#### Available data
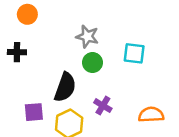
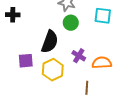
orange semicircle: (151, 115) -> (102, 63), moved

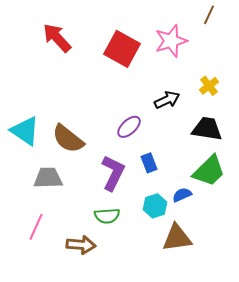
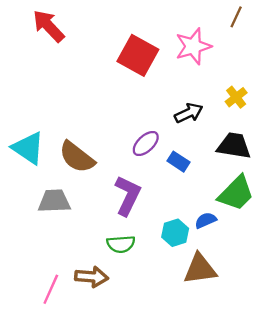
red arrow: (57, 38) -> (49, 26), moved
blue rectangle: (149, 163) -> (179, 162), moved, turned -36
pink line: (36, 227) -> (51, 289), moved

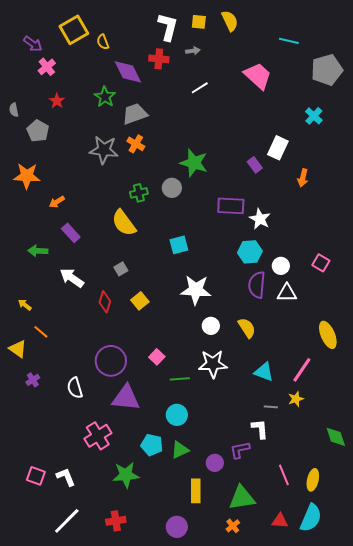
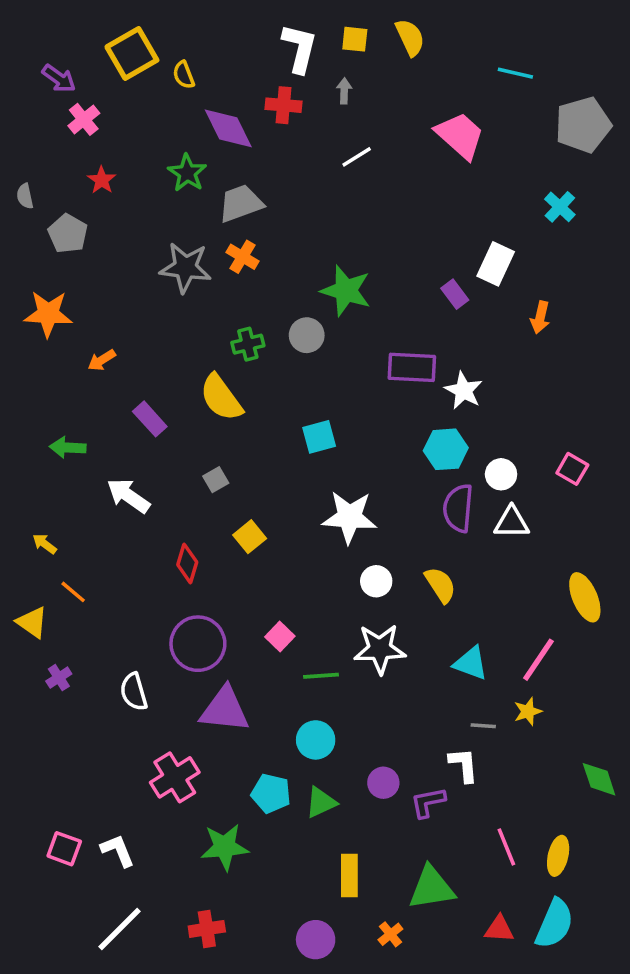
gray arrow: (193, 51) -> (344, 91), turned -80
purple rectangle: (71, 233) -> (150, 419), moved
red diamond: (105, 302) -> (187, 563), moved
purple circle: (215, 463) -> (383, 783), moved
orange cross: (233, 526) -> (390, 934), moved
########
▶ **Exercise instructions**:
Show each line of the material where the word "rectangle" occurs.

▶ **Response below**:
blue rectangle: (149, 163) -> (179, 162), moved, turned -36
purple rectangle: (71, 233) -> (150, 419), moved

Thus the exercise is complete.